What you have to do ::
Word for word, and without a single picture, repeat the entries.

Given records ::
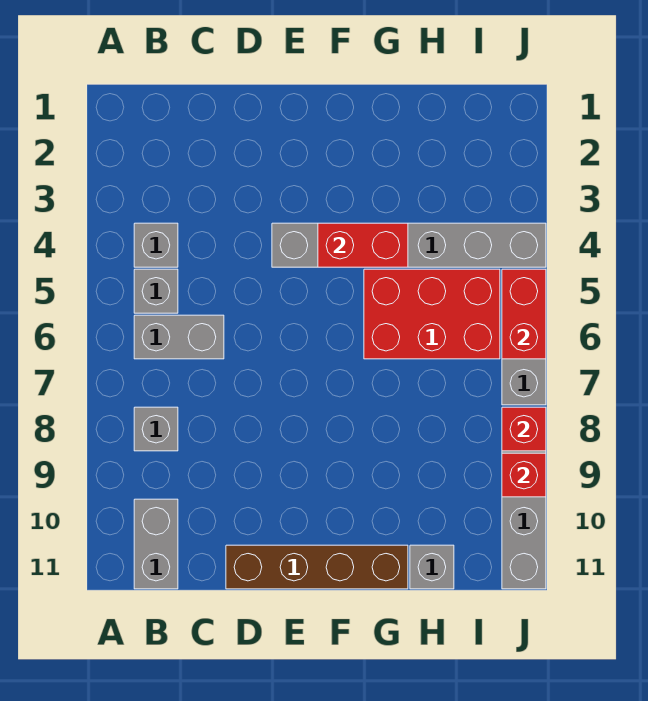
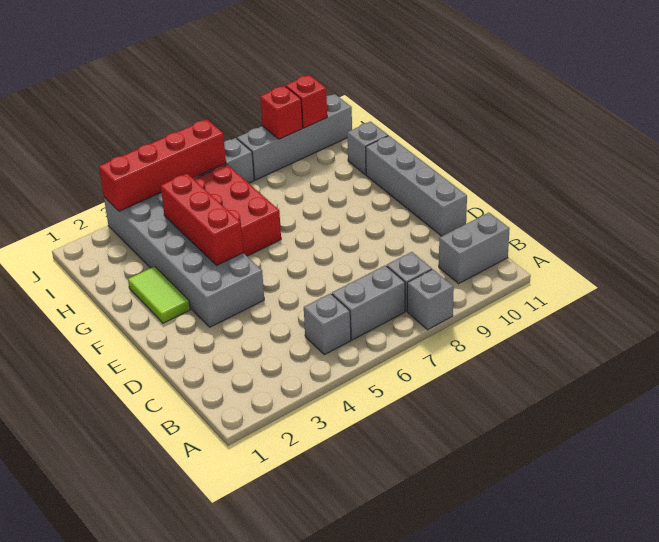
grey brick B4 level 1 -> grey brick A8 level 1
grey brick B6:C6 level 1 -> grey brick B6:B7 level 1
brown brick D11:G11 level 1 -> grey brick D11:G11 level 1
grey brick E4:J4 level 1 -> grey brick E3:J4 level 1
none -> lime tile F2:G2 level 1
red brick F4:G4 level 2 -> red brick F4:H4 level 2
red brick J5:J6 level 2 -> red brick J3:J6 level 2
red brick J8 level 2 -> red brick J10 level 2

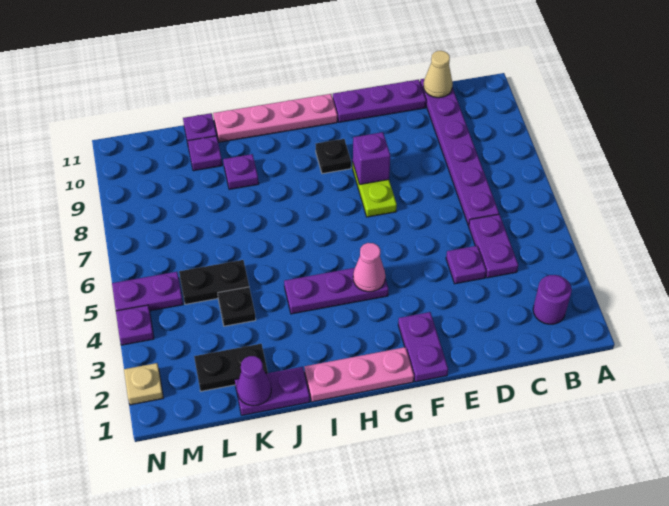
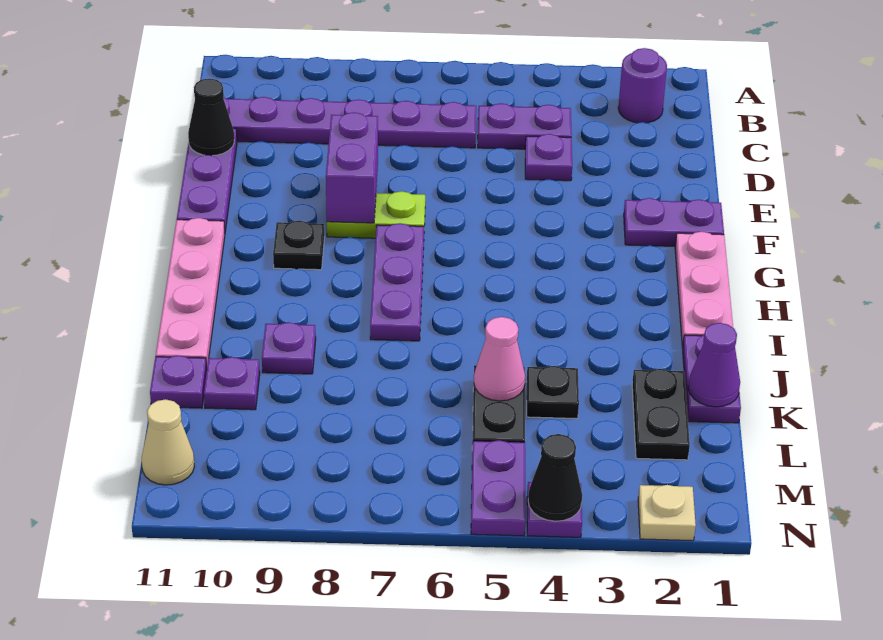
tan cone C11 level 2 -> tan cone M11 level 1
none -> black cone D11 level 2
purple brick F8 level 2 -> purple brick E8:F8 level 2
purple plate G4:I4 level 1 -> purple plate G7:I7 level 1
pink cone G4 level 2 -> pink cone K5 level 2
none -> black cone N4 level 2

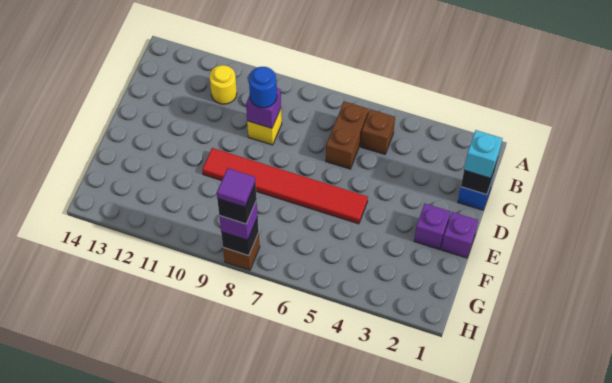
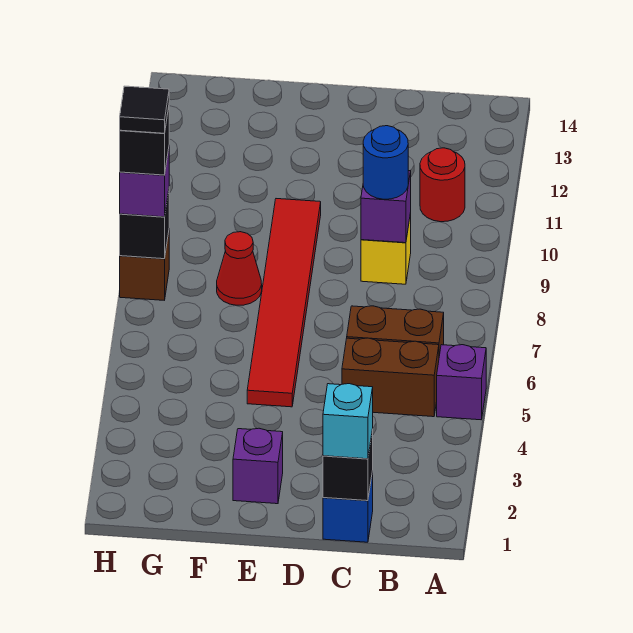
brown brick B5 level 1 -> brown brick B5:C5 level 1
yellow round brick B11 level 1 -> red round brick B11 level 1
purple brick E1 level 1 -> purple brick A5 level 1
none -> red cone F8 level 1
purple tile H8 level 5 -> black tile H8 level 5

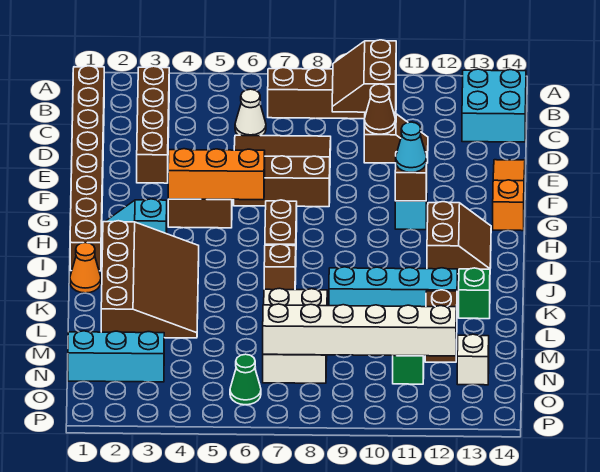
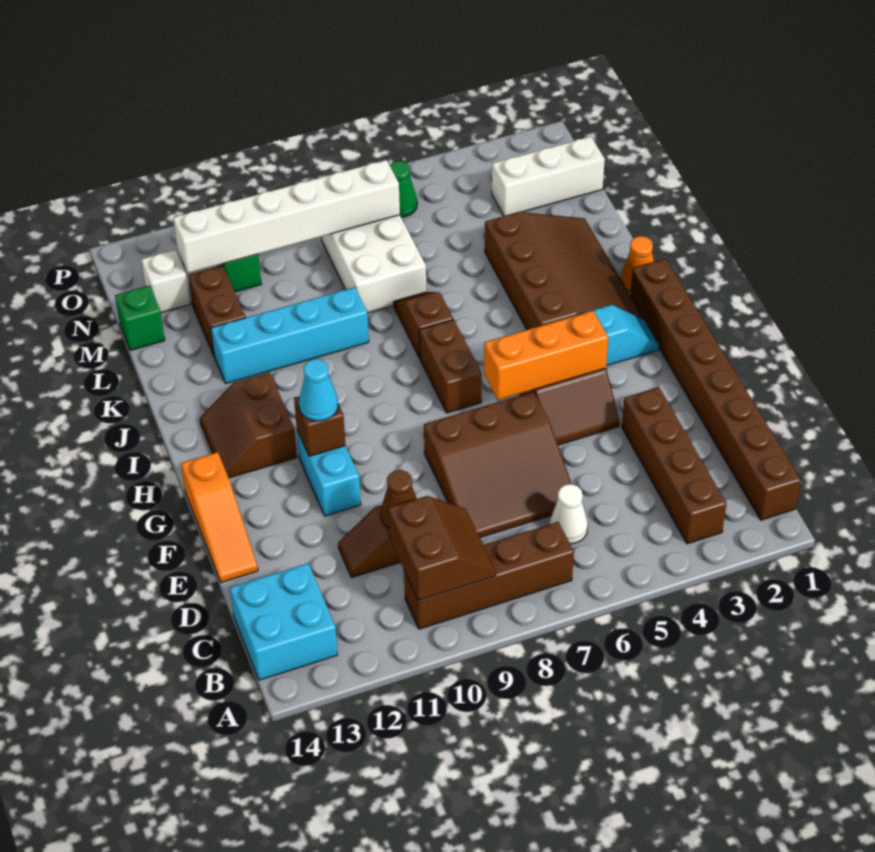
brown slope I2:L4 level 1 top 2 -> brown slope I2:L4 level 1 top 4
green brick K13 level 1 -> green brick M14 level 1
cyan brick N1:N3 level 1 -> white brick N1:N3 level 1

Answer to this exercise ::
grey brick B4 level 1 -> grey brick A8 level 1
grey brick B6:C6 level 1 -> grey brick B6:B7 level 1
brown brick D11:G11 level 1 -> grey brick D11:G11 level 1
grey brick E4:J4 level 1 -> grey brick E3:J4 level 1
none -> lime tile F2:G2 level 1
red brick F4:G4 level 2 -> red brick F4:H4 level 2
red brick J5:J6 level 2 -> red brick J3:J6 level 2
red brick J8 level 2 -> red brick J10 level 2

tan cone C11 level 2 -> tan cone M11 level 1
none -> black cone D11 level 2
purple brick F8 level 2 -> purple brick E8:F8 level 2
purple plate G4:I4 level 1 -> purple plate G7:I7 level 1
pink cone G4 level 2 -> pink cone K5 level 2
none -> black cone N4 level 2

brown brick B5 level 1 -> brown brick B5:C5 level 1
yellow round brick B11 level 1 -> red round brick B11 level 1
purple brick E1 level 1 -> purple brick A5 level 1
none -> red cone F8 level 1
purple tile H8 level 5 -> black tile H8 level 5

brown slope I2:L4 level 1 top 2 -> brown slope I2:L4 level 1 top 4
green brick K13 level 1 -> green brick M14 level 1
cyan brick N1:N3 level 1 -> white brick N1:N3 level 1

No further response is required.